# TASK INSTRUCTIONS:
Take the line containing "none -> grey brick I3 level 1" and all lines after it, through the end of the material, and repeat them exactly, pictures left out.

# LISTED RECORDS:
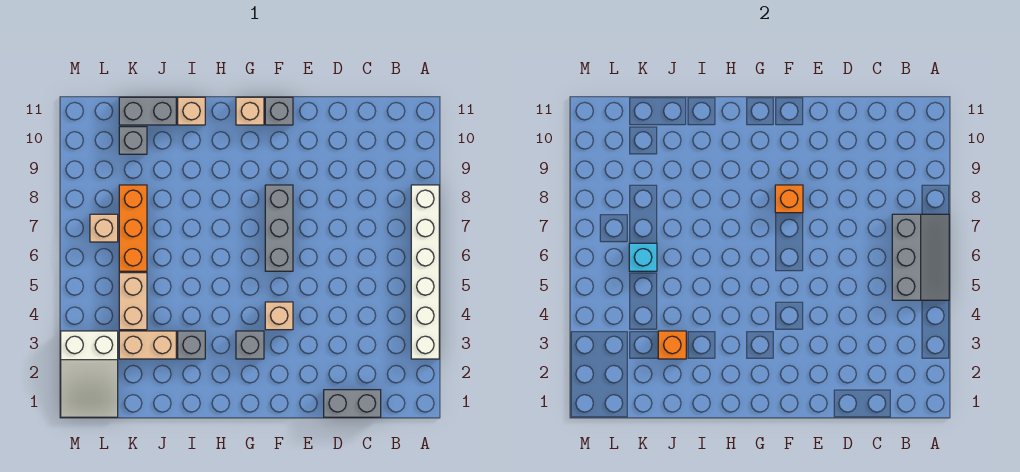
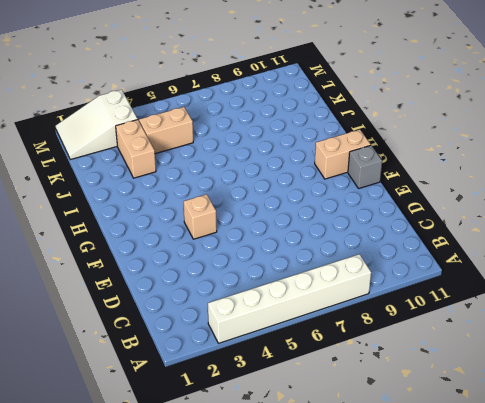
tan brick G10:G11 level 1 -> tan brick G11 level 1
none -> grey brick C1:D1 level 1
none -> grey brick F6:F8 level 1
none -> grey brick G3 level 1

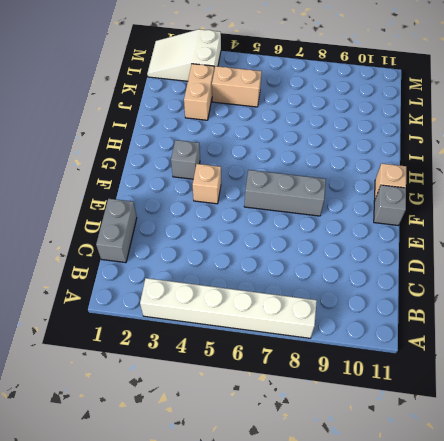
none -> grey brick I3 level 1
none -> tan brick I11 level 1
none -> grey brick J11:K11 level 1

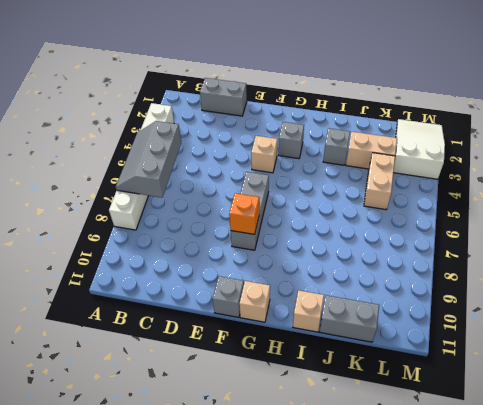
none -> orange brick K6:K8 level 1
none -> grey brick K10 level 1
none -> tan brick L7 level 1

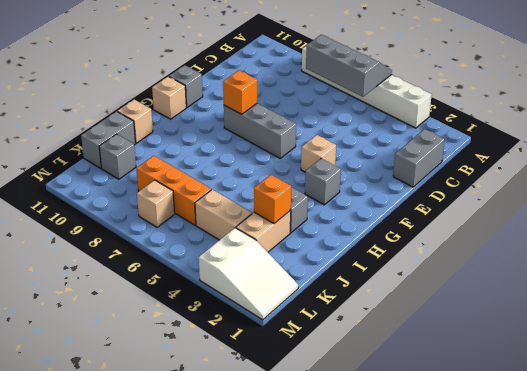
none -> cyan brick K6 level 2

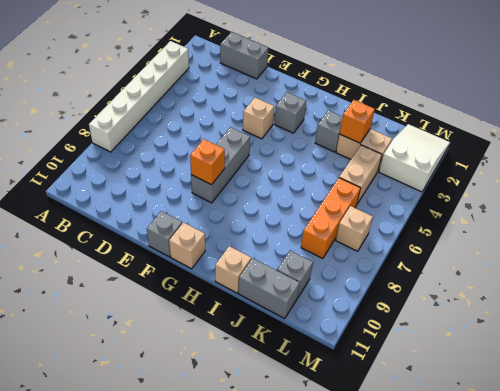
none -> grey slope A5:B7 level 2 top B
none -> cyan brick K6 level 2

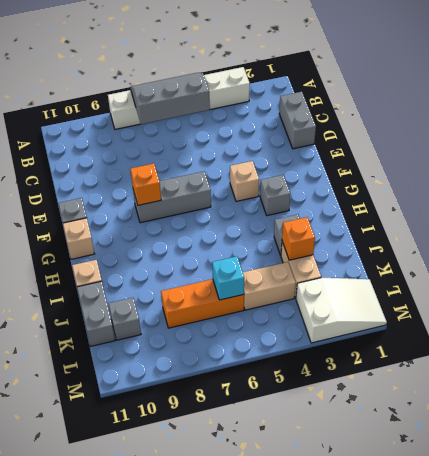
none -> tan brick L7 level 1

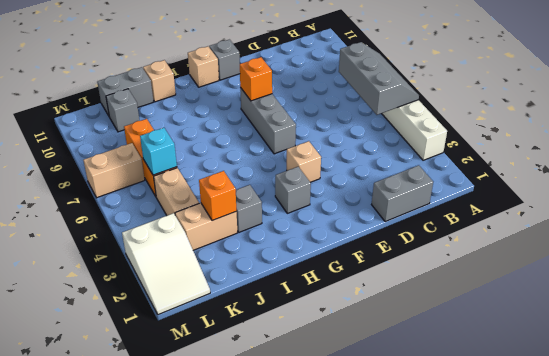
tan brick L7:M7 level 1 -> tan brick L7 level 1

# REPLY:
none -> grey brick I3 level 1
none -> tan brick I11 level 1
none -> grey brick J11:K11 level 1

none -> orange brick K6:K8 level 1
none -> grey brick K10 level 1
none -> tan brick L7 level 1

none -> cyan brick K6 level 2

none -> grey slope A5:B7 level 2 top B
none -> cyan brick K6 level 2

none -> tan brick L7 level 1

tan brick L7:M7 level 1 -> tan brick L7 level 1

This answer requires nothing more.